--- Data to process Enclosed Below ---
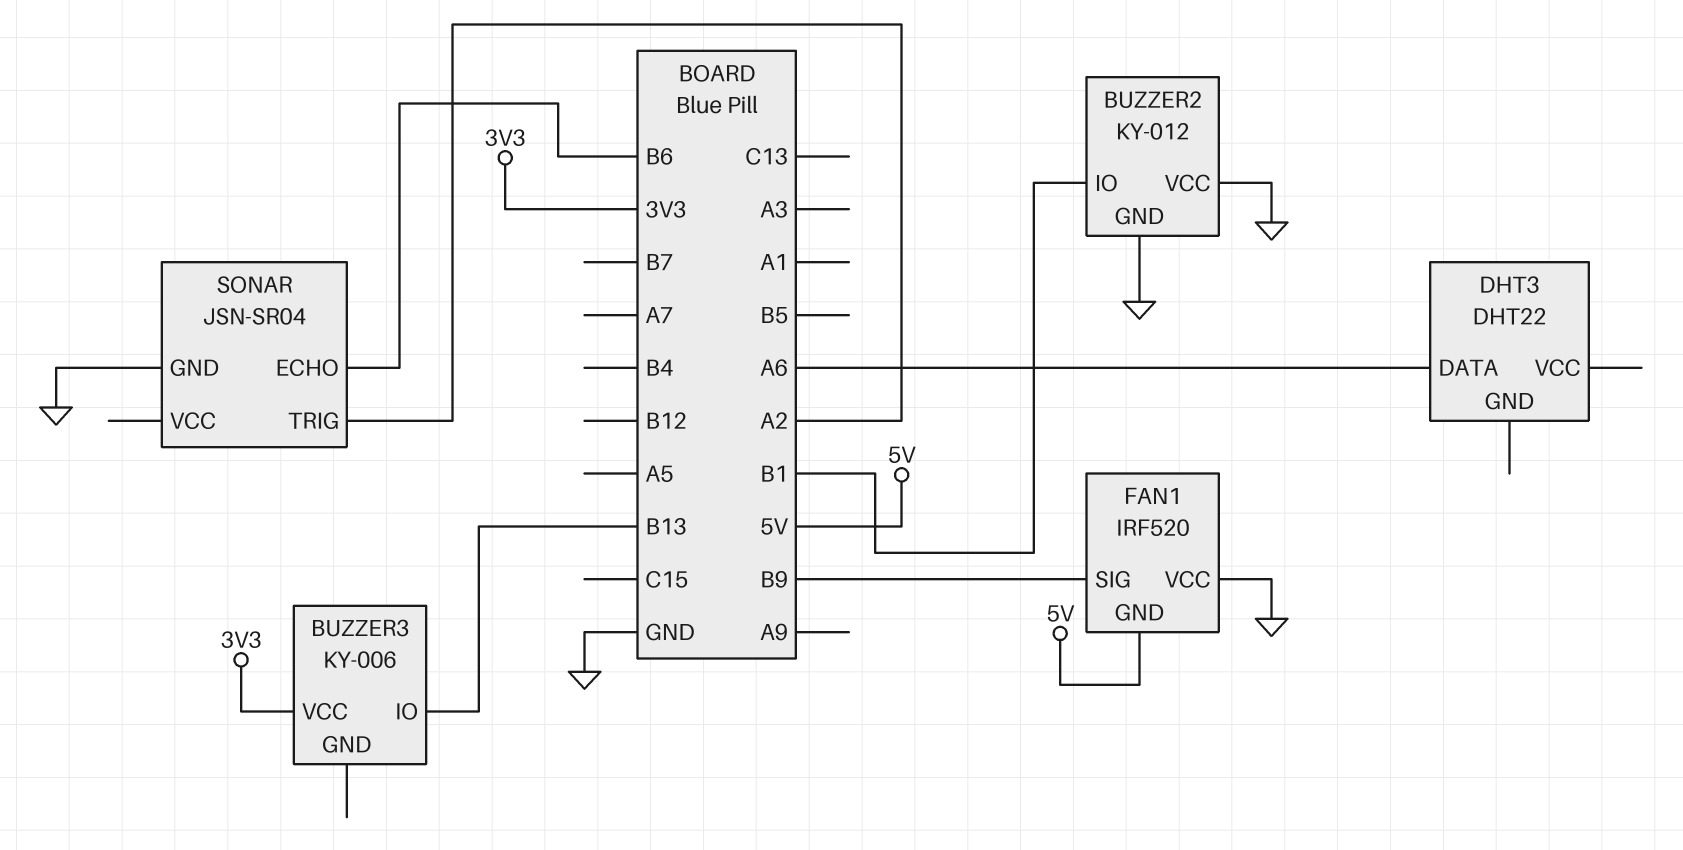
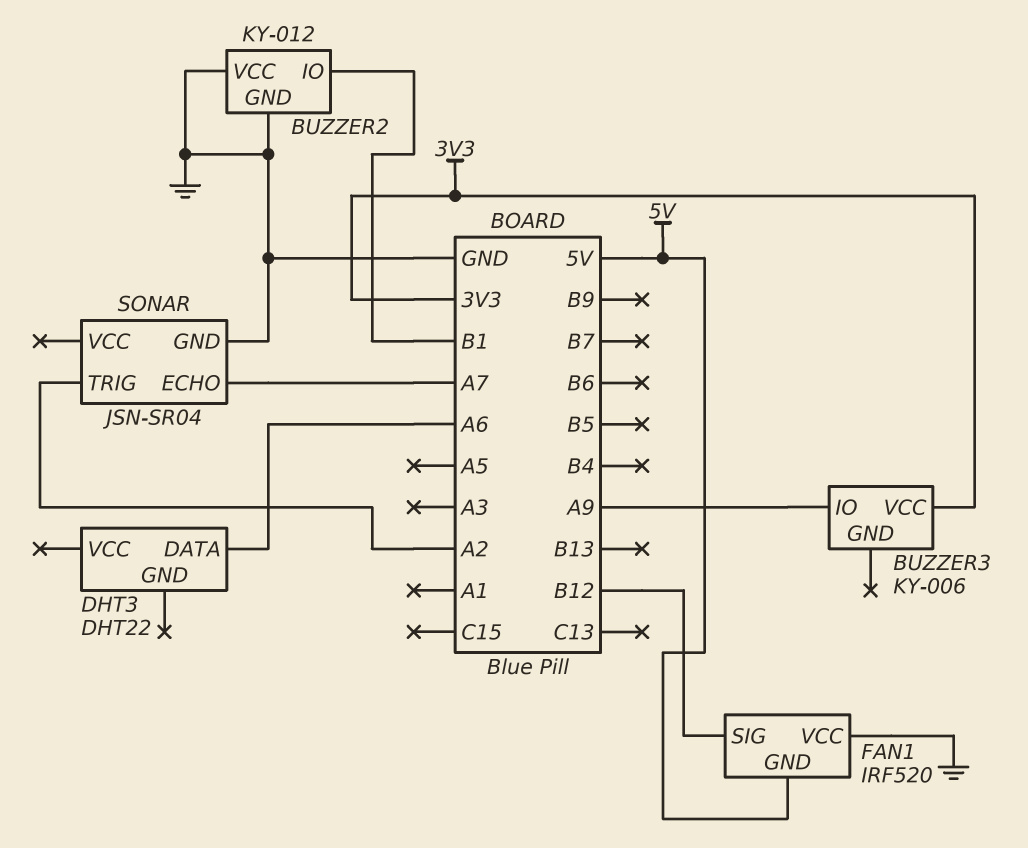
BUZZER3 pin IO: B13 -> A9
FAN1 pin SIG: B9 -> B12
SONAR pin ECHO: B6 -> A7

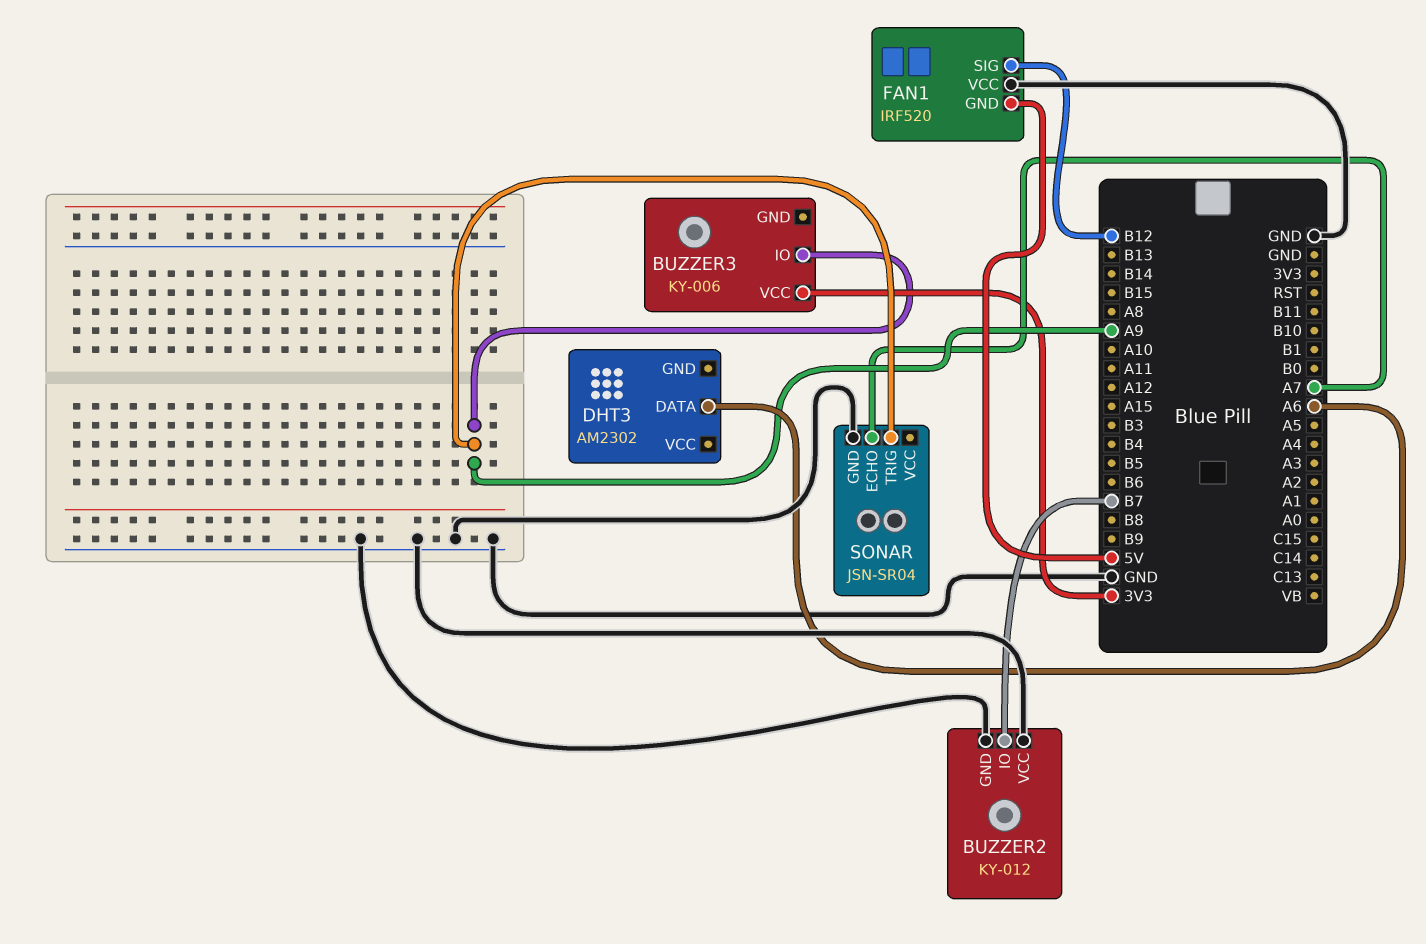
BUZZER2 pin IO: B1 -> B7
DHT3: DHT22 -> AM2302
SONAR pin TRIG: A2 -> A9

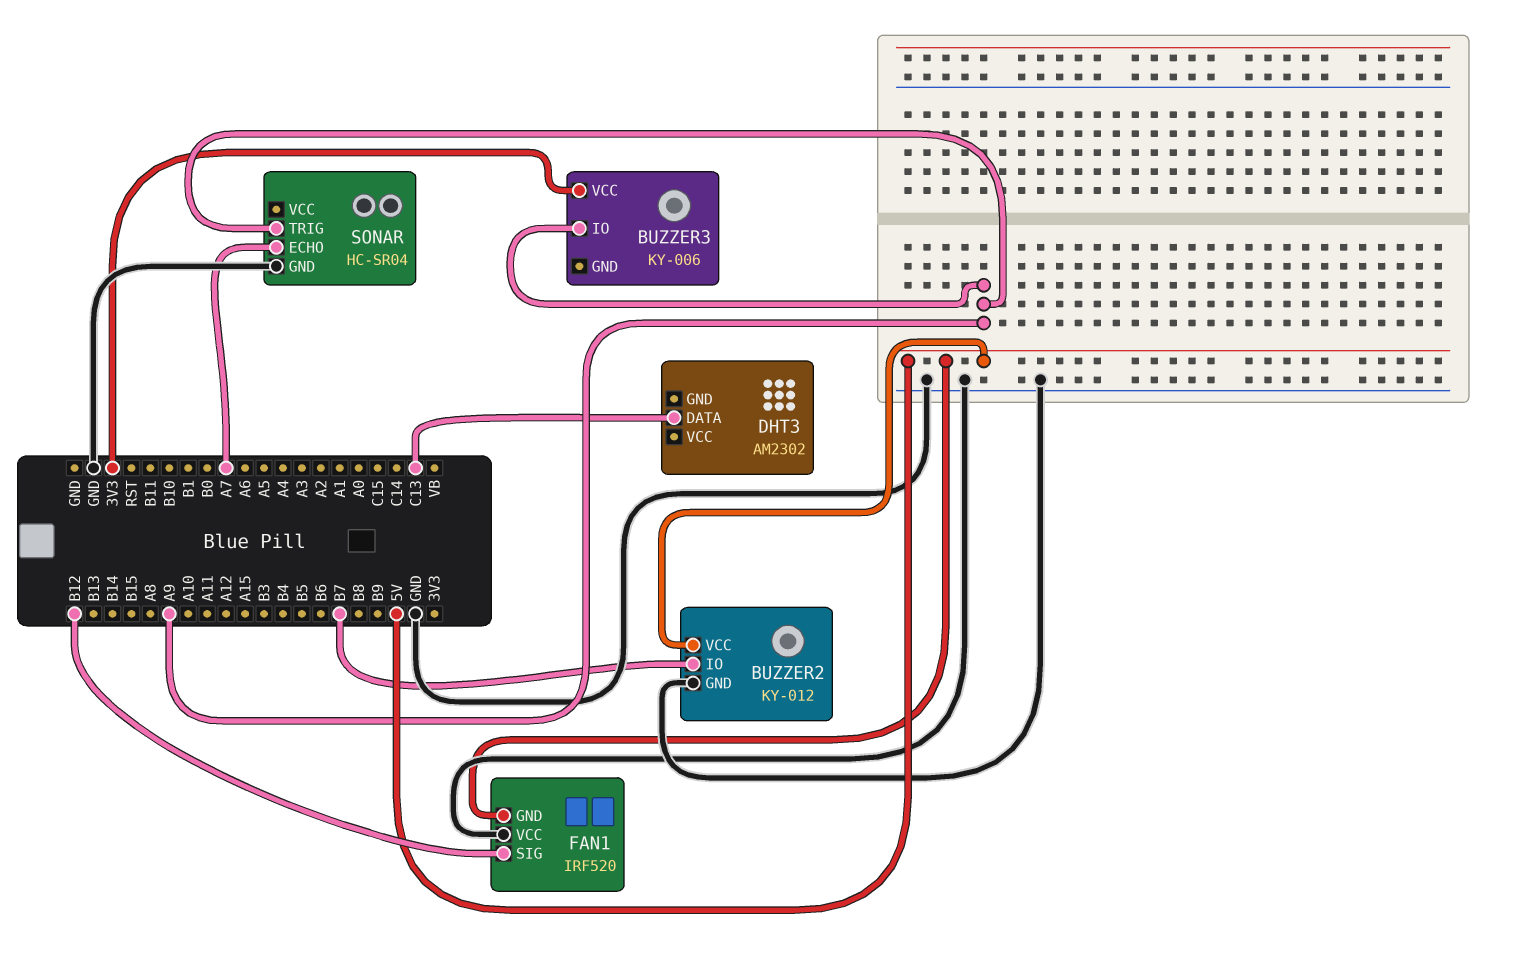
BUZZER2 pin VCC: GND -> 5V
DHT3 pin DATA: A6 -> C13
SONAR: JSN-SR04 -> HC-SR04

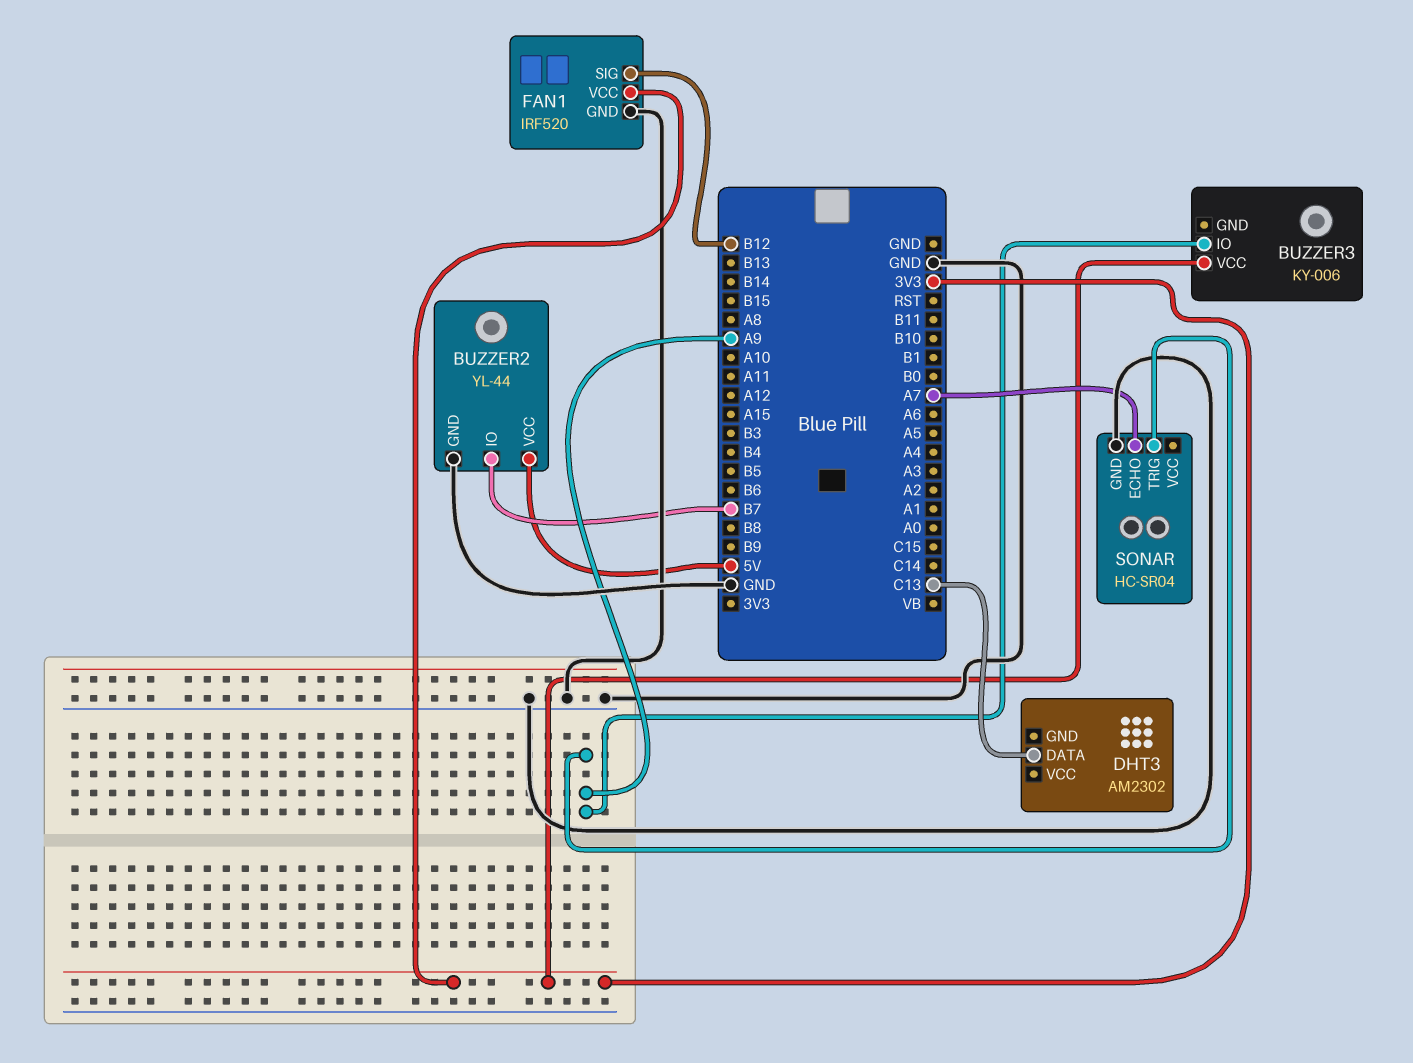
BUZZER2: KY-012 -> YL-44
FAN1 pin GND: 5V -> GND
FAN1 pin VCC: GND -> 3V3

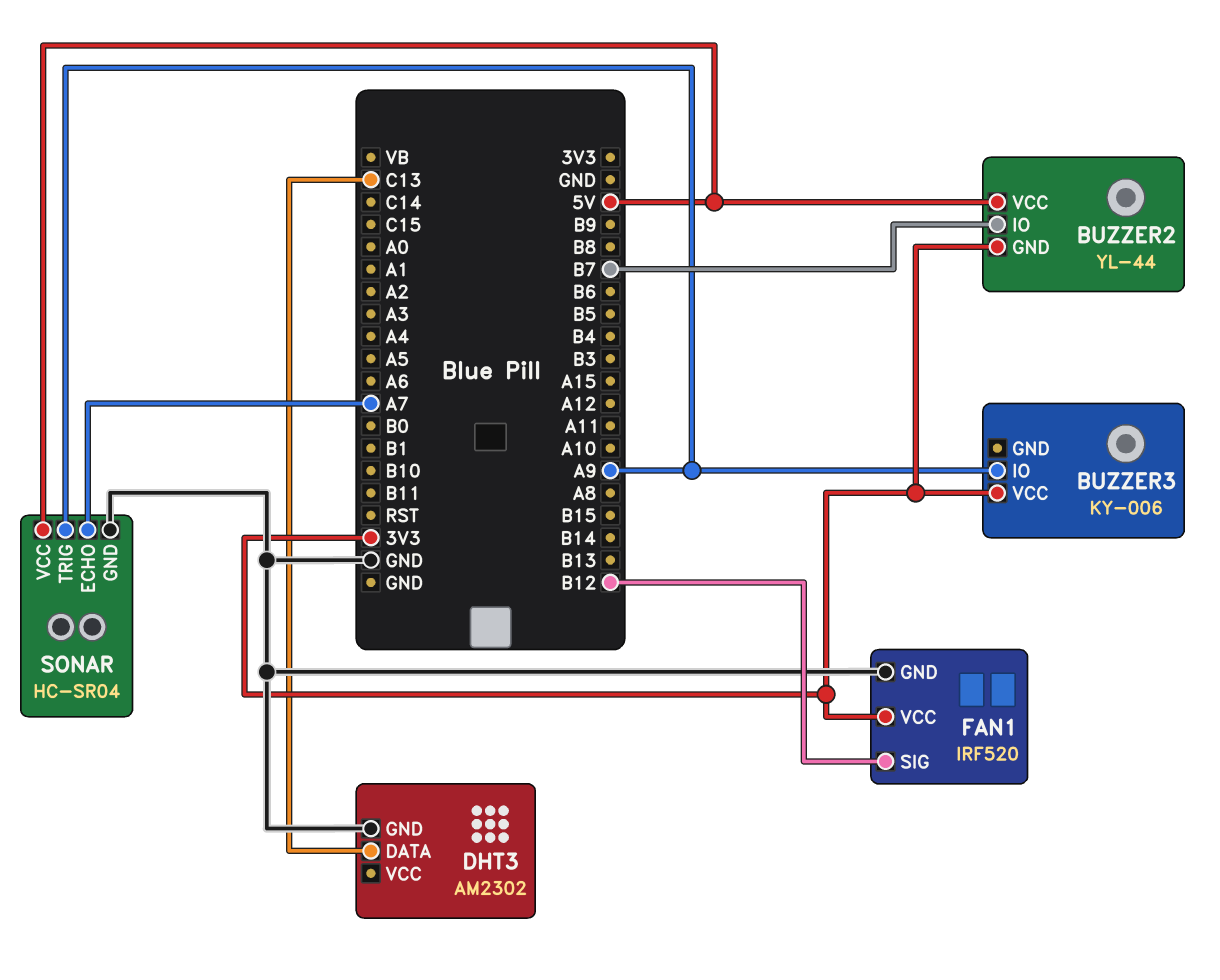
BUZZER2 pin GND: GND -> 3V3
DHT3 pin GND: none -> GND
SONAR pin VCC: none -> 5V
--- End of Enclosed Data to process ---
Action item
An exact copy of the lines from the line containing "FAN1 pin SIG: B9 -> B12" through the final line of the listing, without pictures, is the expected result.

Response area
FAN1 pin SIG: B9 -> B12
SONAR pin ECHO: B6 -> A7

BUZZER2 pin IO: B1 -> B7
DHT3: DHT22 -> AM2302
SONAR pin TRIG: A2 -> A9

BUZZER2 pin VCC: GND -> 5V
DHT3 pin DATA: A6 -> C13
SONAR: JSN-SR04 -> HC-SR04

BUZZER2: KY-012 -> YL-44
FAN1 pin GND: 5V -> GND
FAN1 pin VCC: GND -> 3V3

BUZZER2 pin GND: GND -> 3V3
DHT3 pin GND: none -> GND
SONAR pin VCC: none -> 5V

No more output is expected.